## ACTIVITY
Copy each line below that includes "RADIO".

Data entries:
######
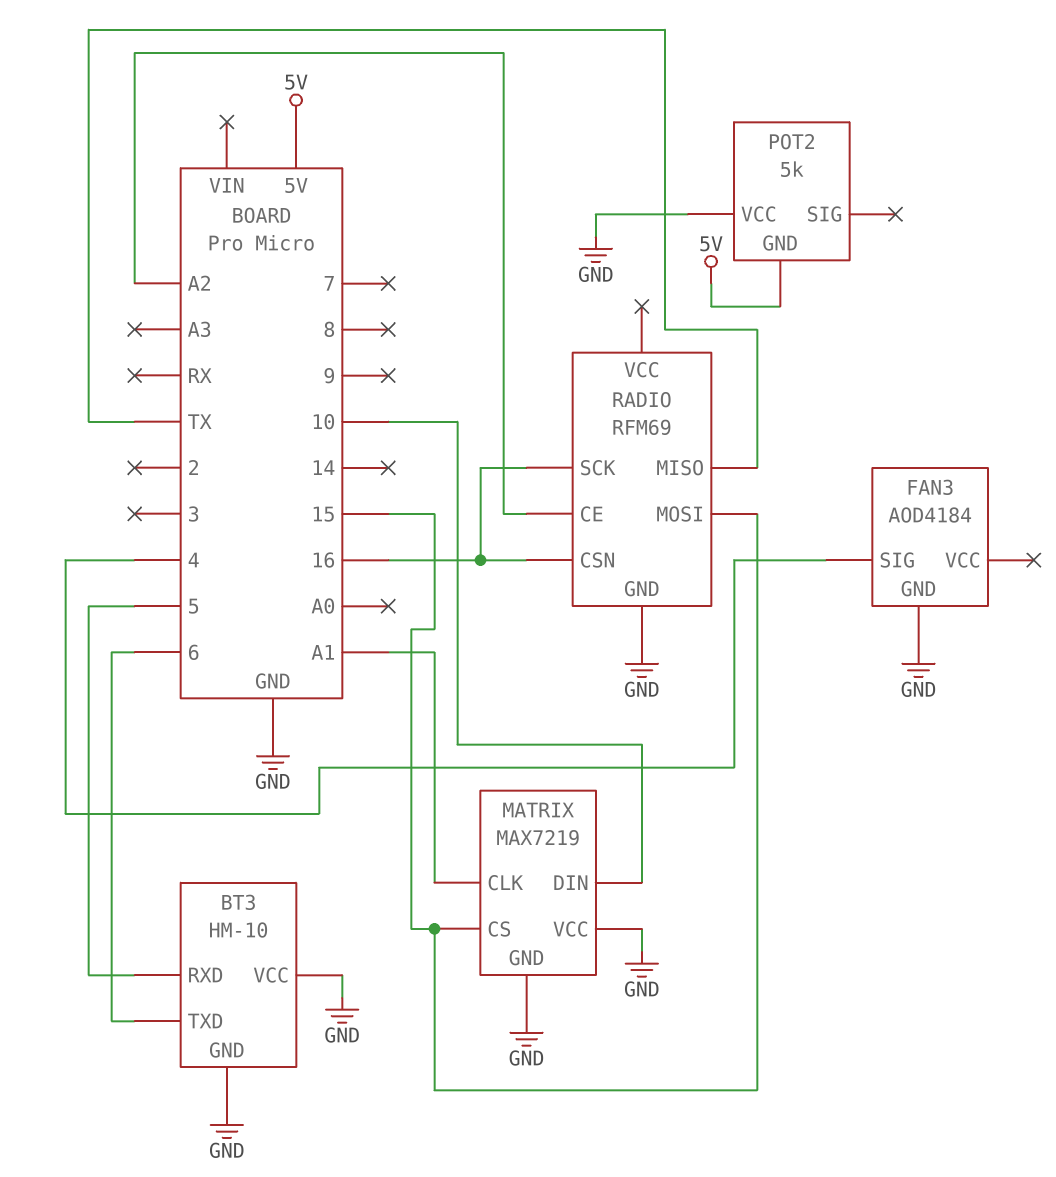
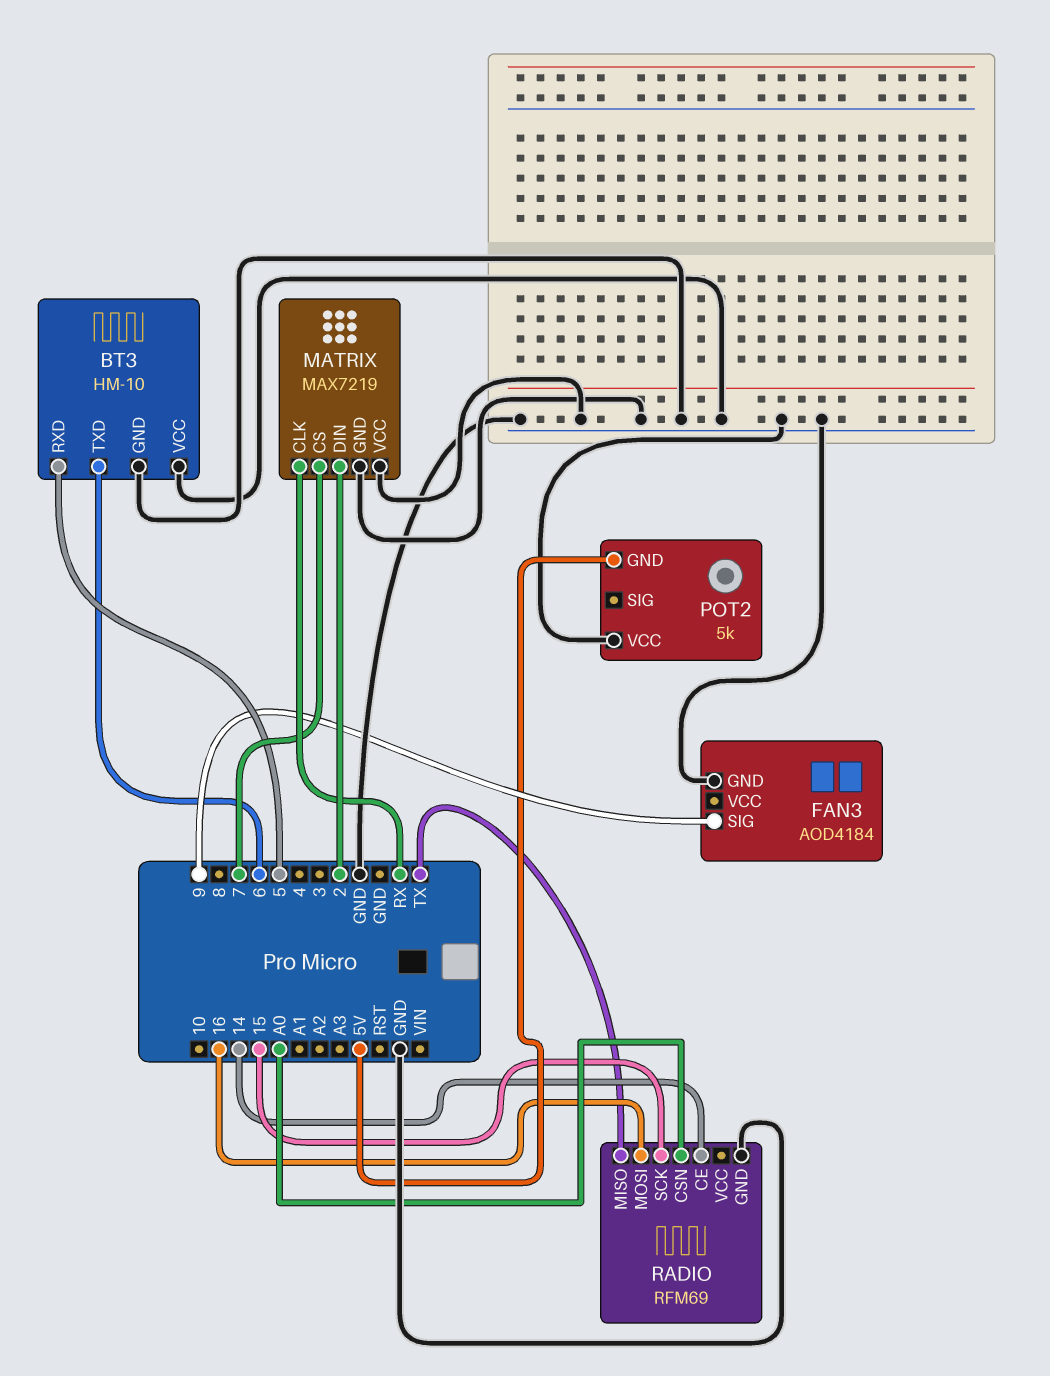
FAN3 pin SIG: 4 -> 9
MATRIX pin CLK: A1 -> RX
MATRIX pin CS: 15 -> 7
MATRIX pin DIN: 10 -> 2
RADIO pin CE: A2 -> 14
RADIO pin CSN: 16 -> A0
RADIO pin MOSI: 15 -> 16
RADIO pin SCK: 16 -> 15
######
## RESULT OF THE EXERCISE
RADIO pin CE: A2 -> 14
RADIO pin CSN: 16 -> A0
RADIO pin MOSI: 15 -> 16
RADIO pin SCK: 16 -> 15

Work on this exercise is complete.